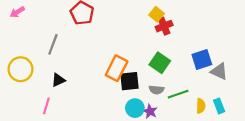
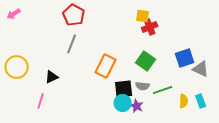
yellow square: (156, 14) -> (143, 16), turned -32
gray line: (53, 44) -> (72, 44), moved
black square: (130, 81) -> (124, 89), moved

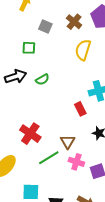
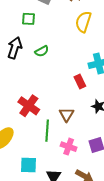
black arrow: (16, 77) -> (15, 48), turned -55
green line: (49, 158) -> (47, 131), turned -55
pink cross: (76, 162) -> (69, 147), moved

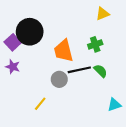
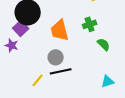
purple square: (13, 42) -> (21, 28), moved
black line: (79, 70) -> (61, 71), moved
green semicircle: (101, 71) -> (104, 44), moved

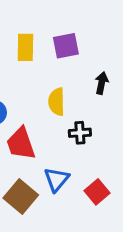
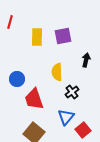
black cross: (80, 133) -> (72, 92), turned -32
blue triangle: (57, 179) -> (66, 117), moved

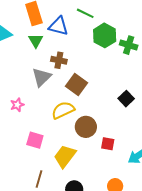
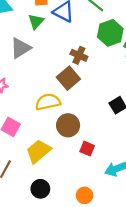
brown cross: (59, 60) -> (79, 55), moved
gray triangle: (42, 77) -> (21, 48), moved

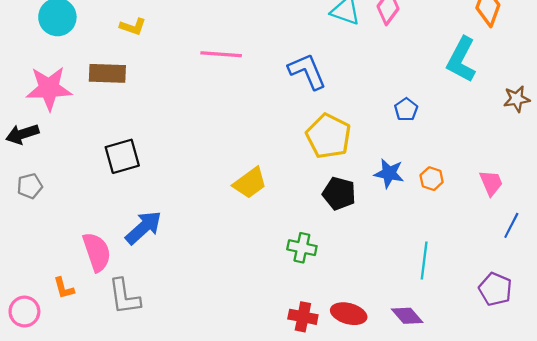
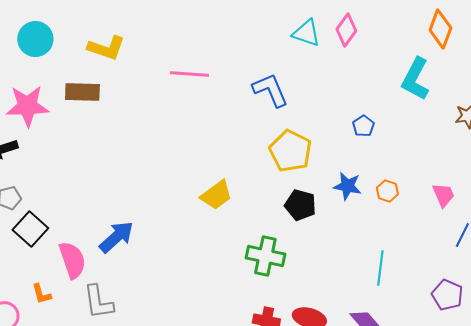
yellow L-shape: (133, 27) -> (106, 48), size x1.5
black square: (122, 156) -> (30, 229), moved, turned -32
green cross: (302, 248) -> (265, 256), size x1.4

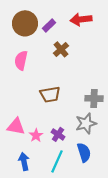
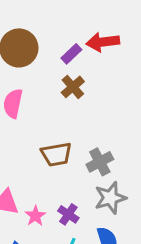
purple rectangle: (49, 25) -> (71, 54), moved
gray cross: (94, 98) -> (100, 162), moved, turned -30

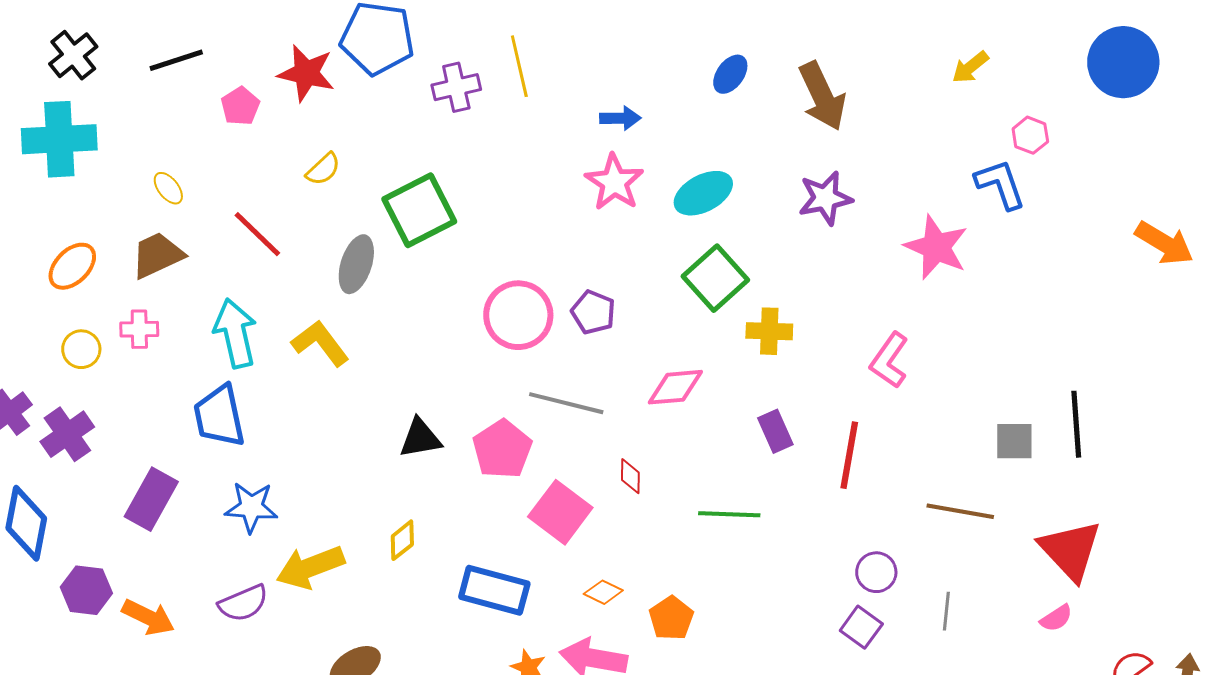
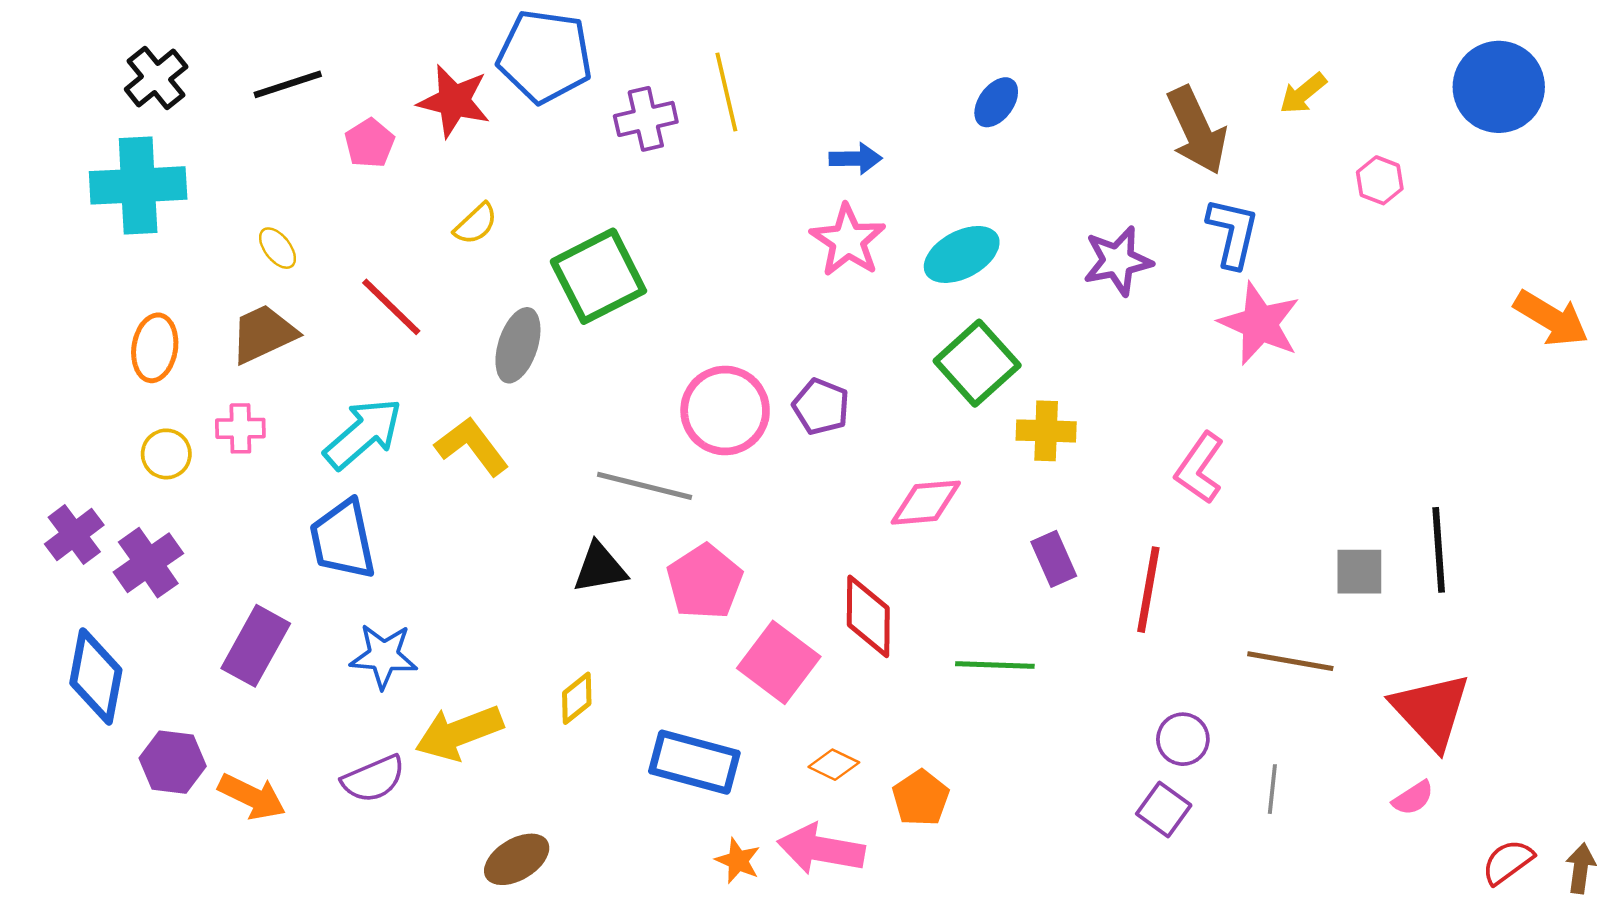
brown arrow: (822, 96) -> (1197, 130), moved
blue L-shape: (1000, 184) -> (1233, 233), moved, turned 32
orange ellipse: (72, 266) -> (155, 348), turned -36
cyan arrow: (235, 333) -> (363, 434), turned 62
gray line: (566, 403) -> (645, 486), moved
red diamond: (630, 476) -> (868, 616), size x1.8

--

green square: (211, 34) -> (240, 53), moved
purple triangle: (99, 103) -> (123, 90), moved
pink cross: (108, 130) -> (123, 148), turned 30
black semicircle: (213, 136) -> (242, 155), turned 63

_Work request_
Copy the records above exactly, beginning at the line that contains "orange ellipse: (72, 266)" and stopping after the line that contains "red diamond: (630, 476)".

_Problem solution_
orange ellipse: (72, 266) -> (155, 348), turned -36
cyan arrow: (235, 333) -> (363, 434), turned 62
gray line: (566, 403) -> (645, 486), moved
red diamond: (630, 476) -> (868, 616), size x1.8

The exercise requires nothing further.